## What the task asks:
Leave out the images and set down the records below exactly.

## Records for this exercise:
^^^^^^^^
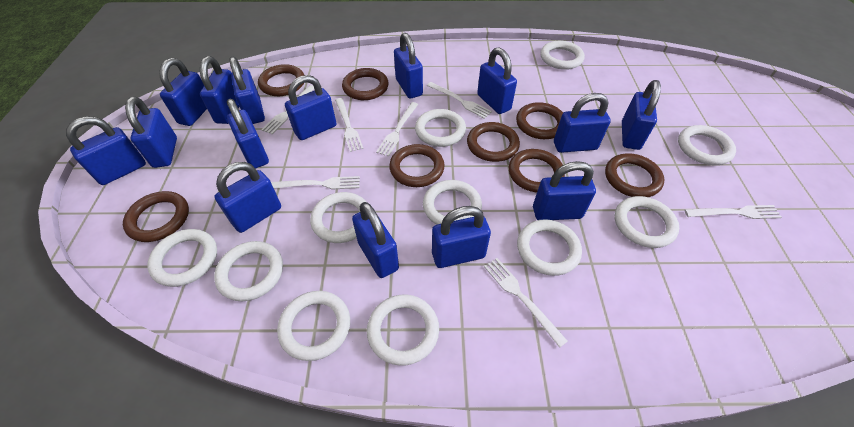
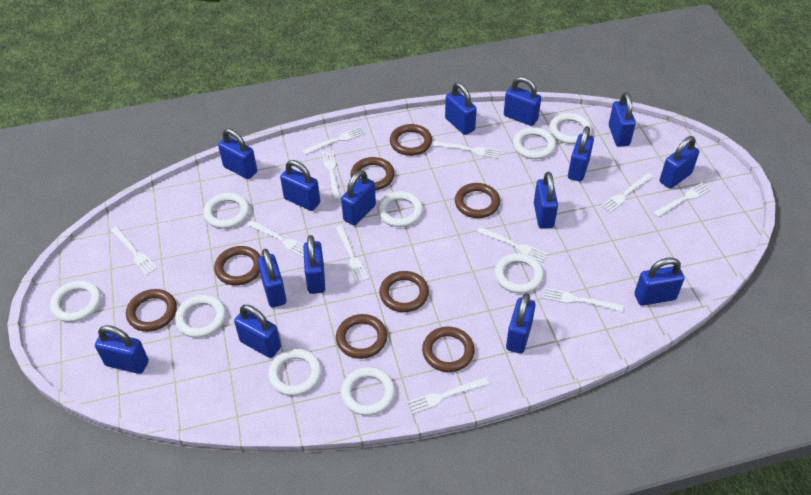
white fork: 7 -> 11
white ring: 11 -> 9

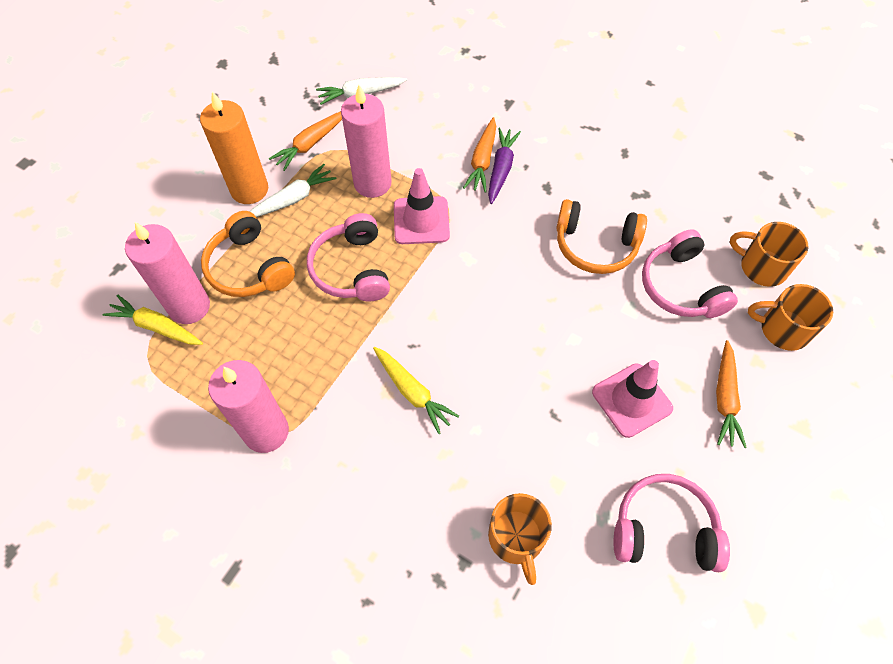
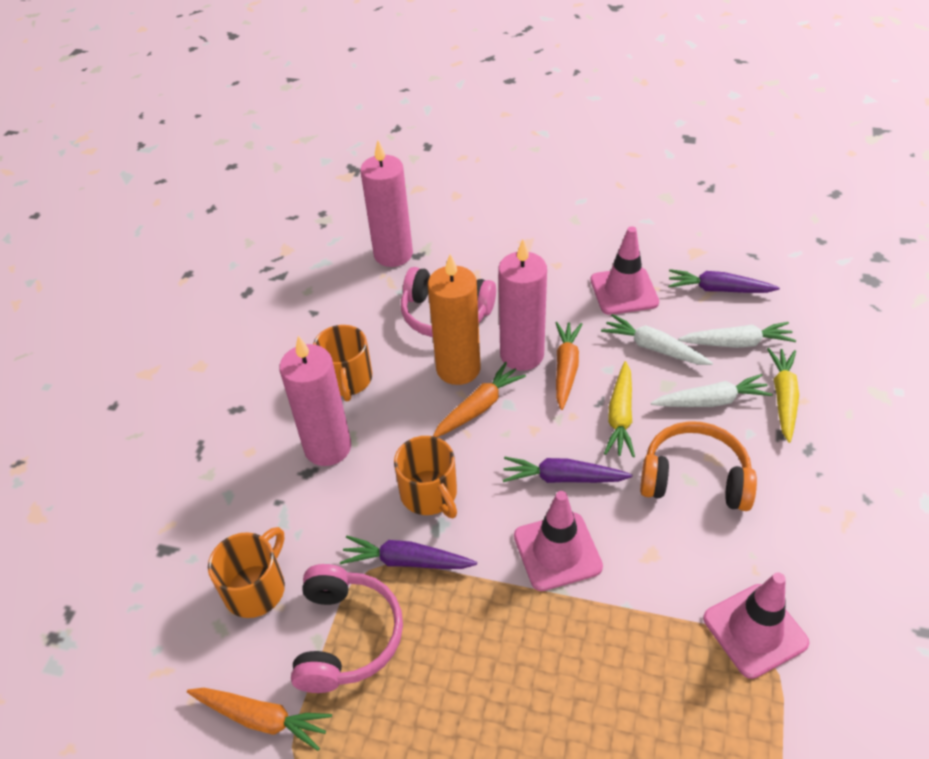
orange headphones: 2 -> 1
pink headphones: 3 -> 2
pink traffic cone: 2 -> 3
purple carrot: 1 -> 3
white carrot: 2 -> 3

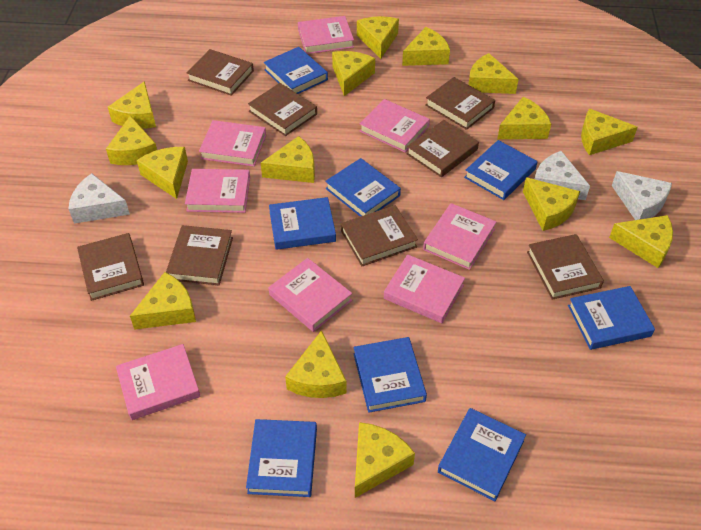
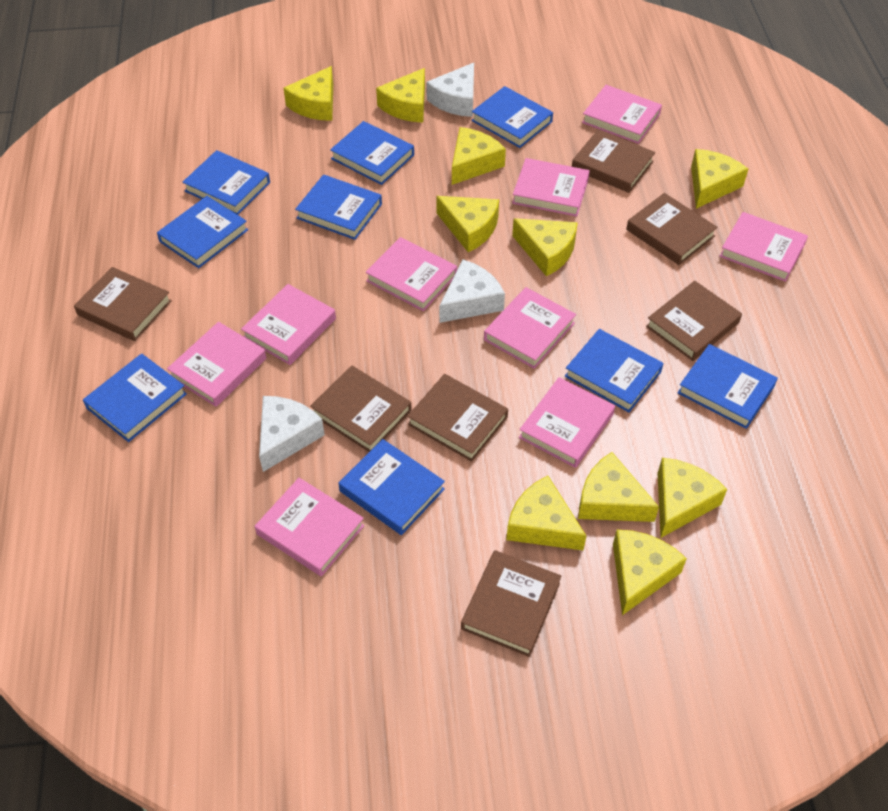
blue book: 8 -> 9
brown book: 8 -> 7
pink book: 8 -> 9
yellow cheese: 15 -> 10

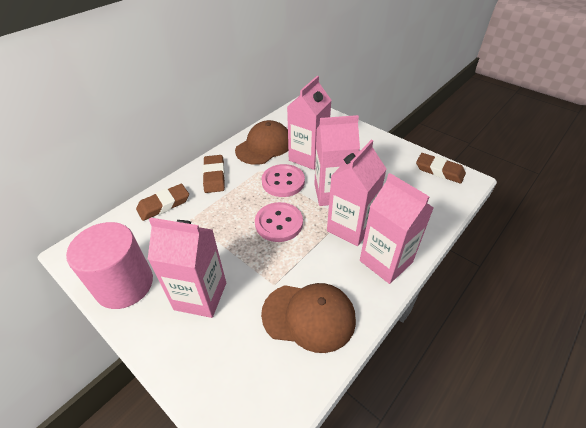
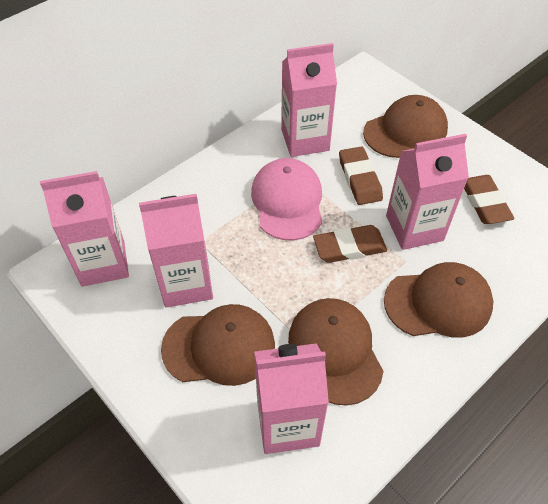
brown cap: 2 -> 4
pink button: 2 -> 0
pink cap: 0 -> 1
pink cylinder: 1 -> 0

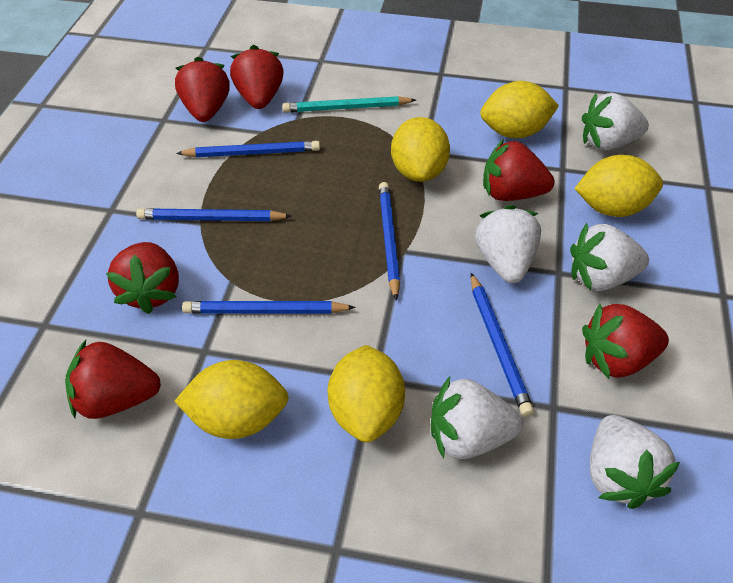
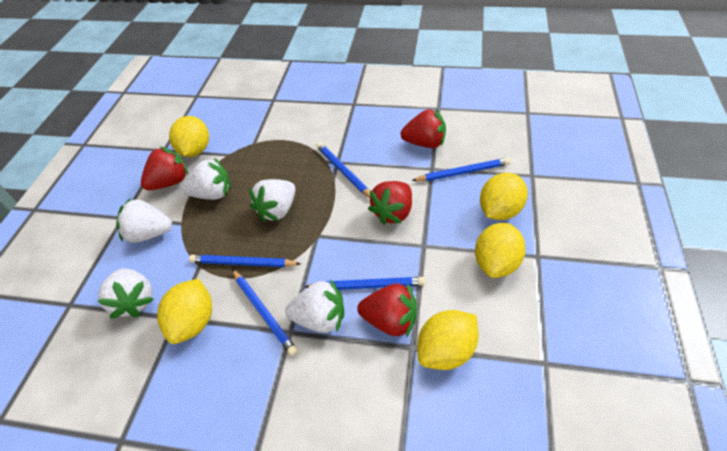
red strawberry: 6 -> 4
turquoise pencil: 1 -> 0

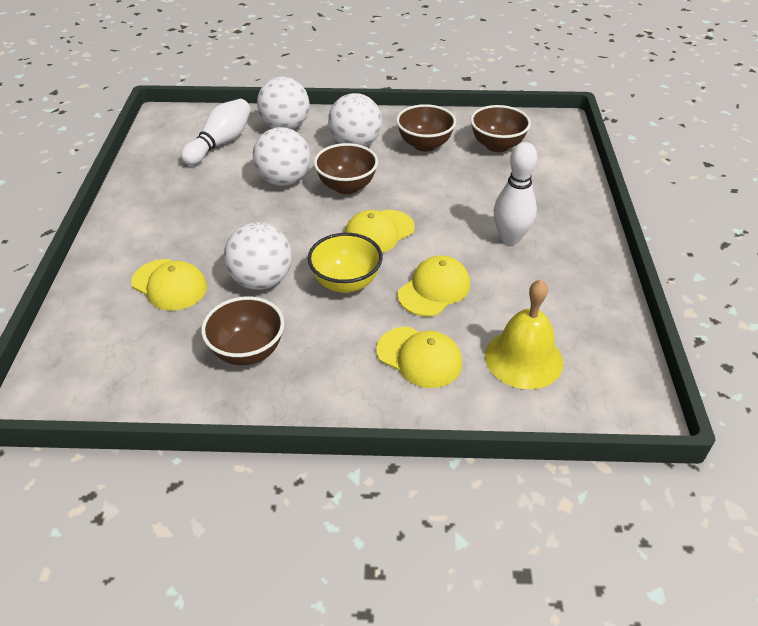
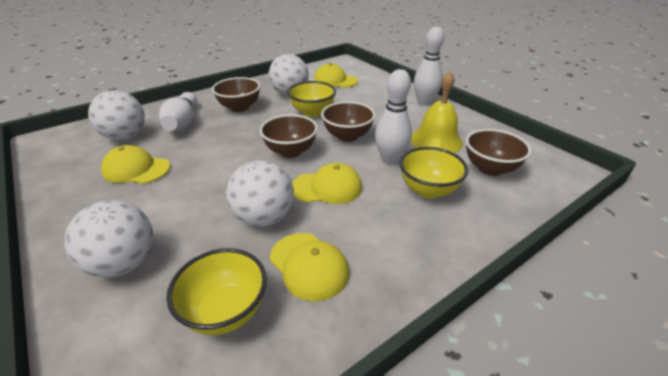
white bowling pin: 2 -> 3
yellow bowl: 1 -> 3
^^^^^^^^
## Solution to the exercise:
white fork: 7 -> 11
white ring: 11 -> 9

orange headphones: 2 -> 1
pink headphones: 3 -> 2
pink traffic cone: 2 -> 3
purple carrot: 1 -> 3
white carrot: 2 -> 3

blue book: 8 -> 9
brown book: 8 -> 7
pink book: 8 -> 9
yellow cheese: 15 -> 10

brown cap: 2 -> 4
pink button: 2 -> 0
pink cap: 0 -> 1
pink cylinder: 1 -> 0

red strawberry: 6 -> 4
turquoise pencil: 1 -> 0

white bowling pin: 2 -> 3
yellow bowl: 1 -> 3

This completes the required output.